Start of SOURCE INFORMATION
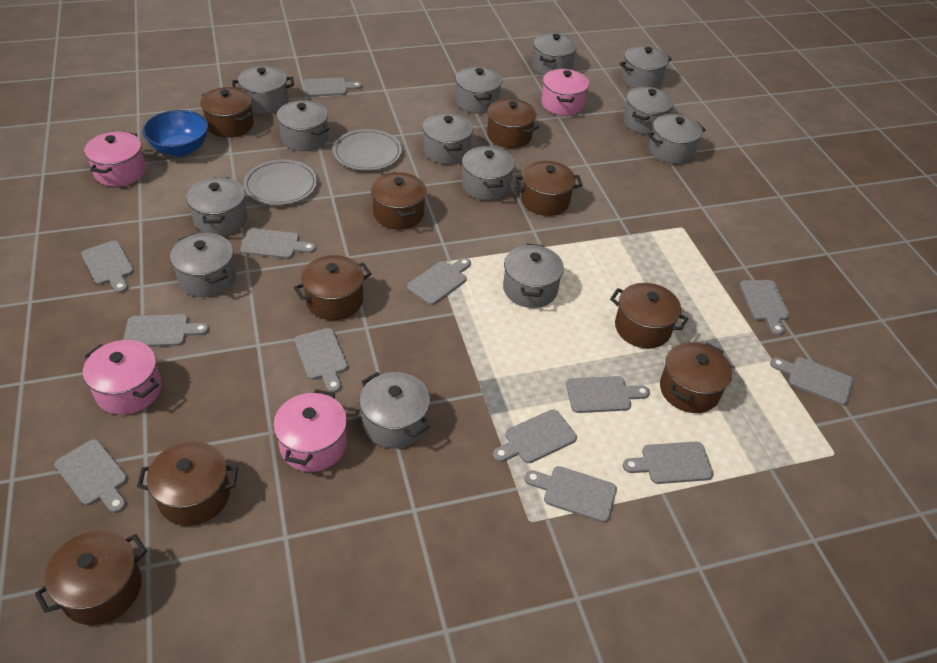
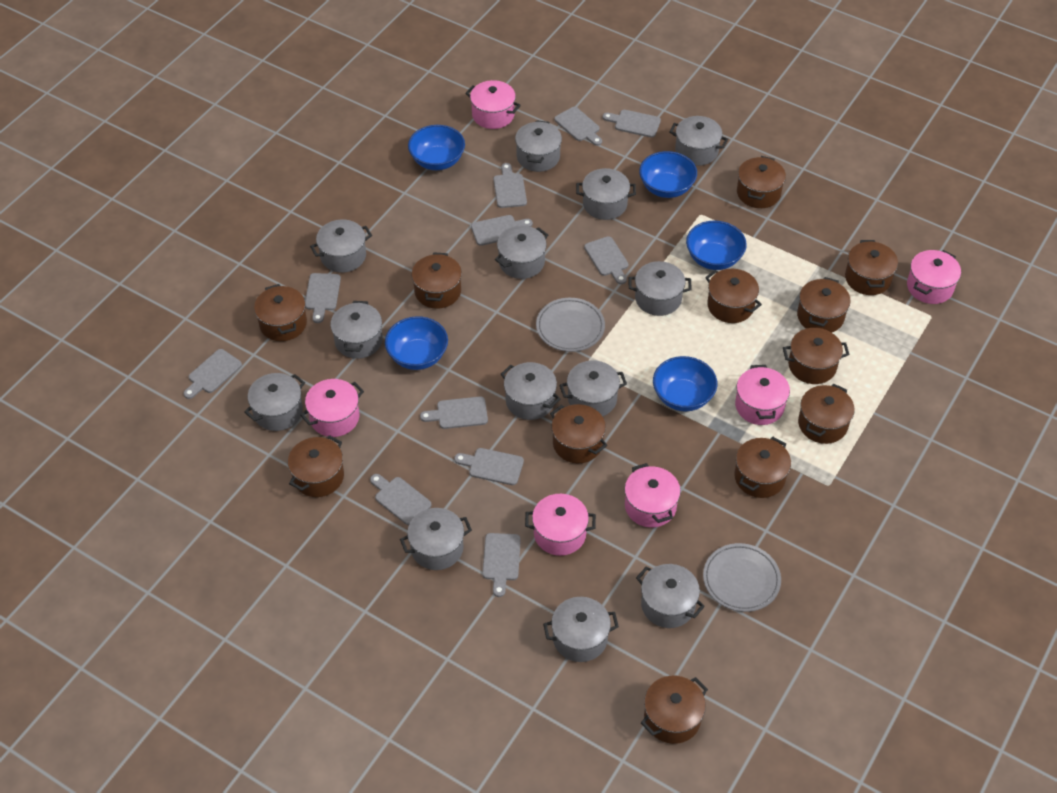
blue bowl: 1 -> 5
brown pot: 9 -> 12
grey cutting board: 13 -> 11
pink pot: 4 -> 6

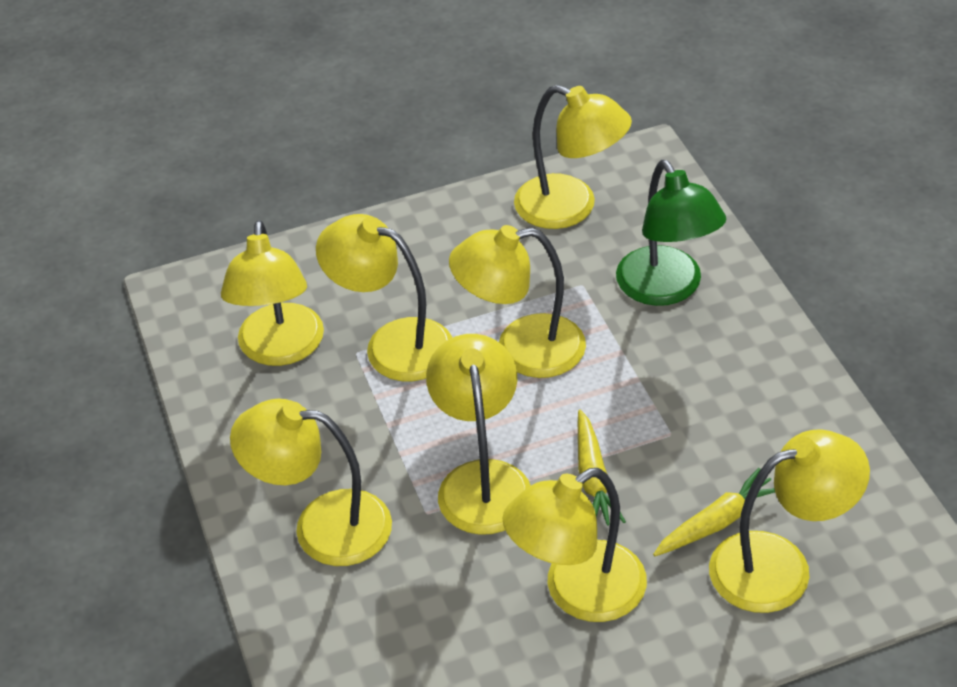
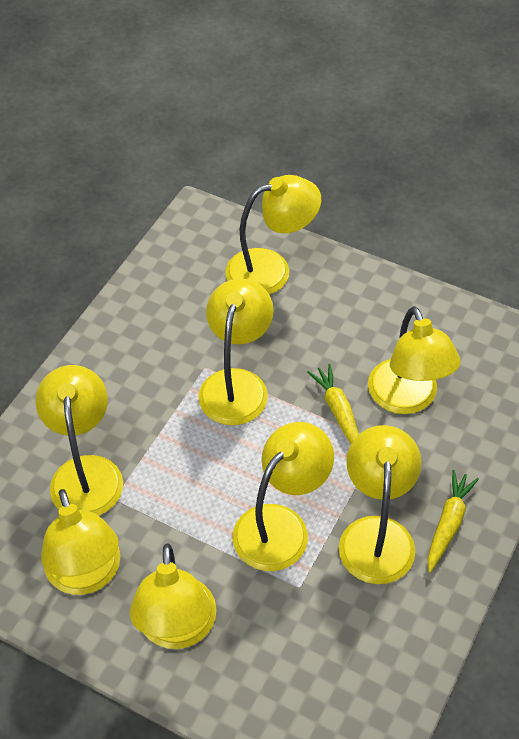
green lamp: 1 -> 0

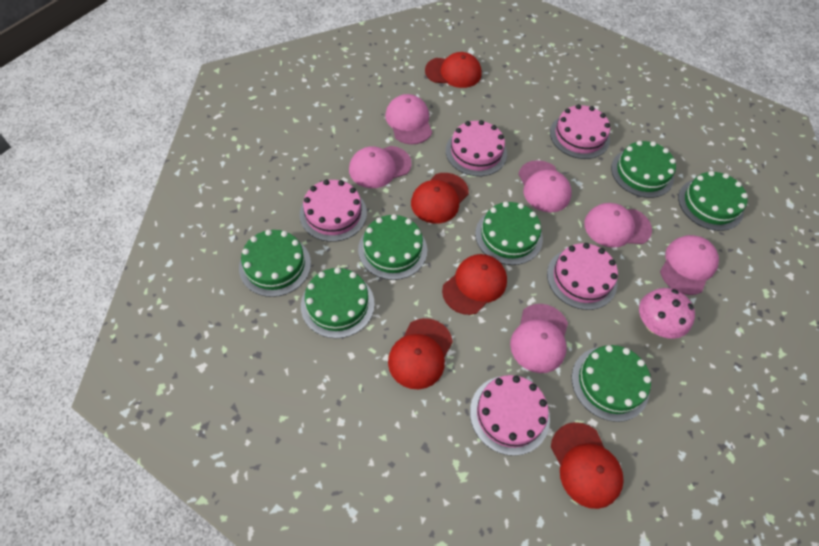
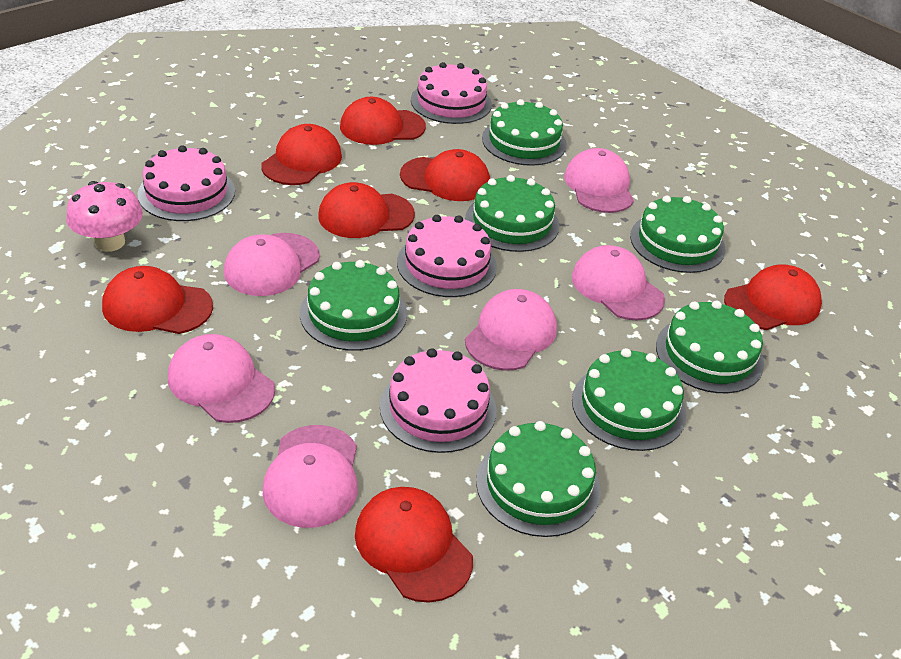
pink cake: 5 -> 4
red cap: 5 -> 7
End of SOURCE INFORMATION
TASK BRIEF -> Set down every line of the entries above again, exactly as written, but not the pictures.

RESULT OF THE EXERCISE ->
blue bowl: 1 -> 5
brown pot: 9 -> 12
grey cutting board: 13 -> 11
pink pot: 4 -> 6

green lamp: 1 -> 0

pink cake: 5 -> 4
red cap: 5 -> 7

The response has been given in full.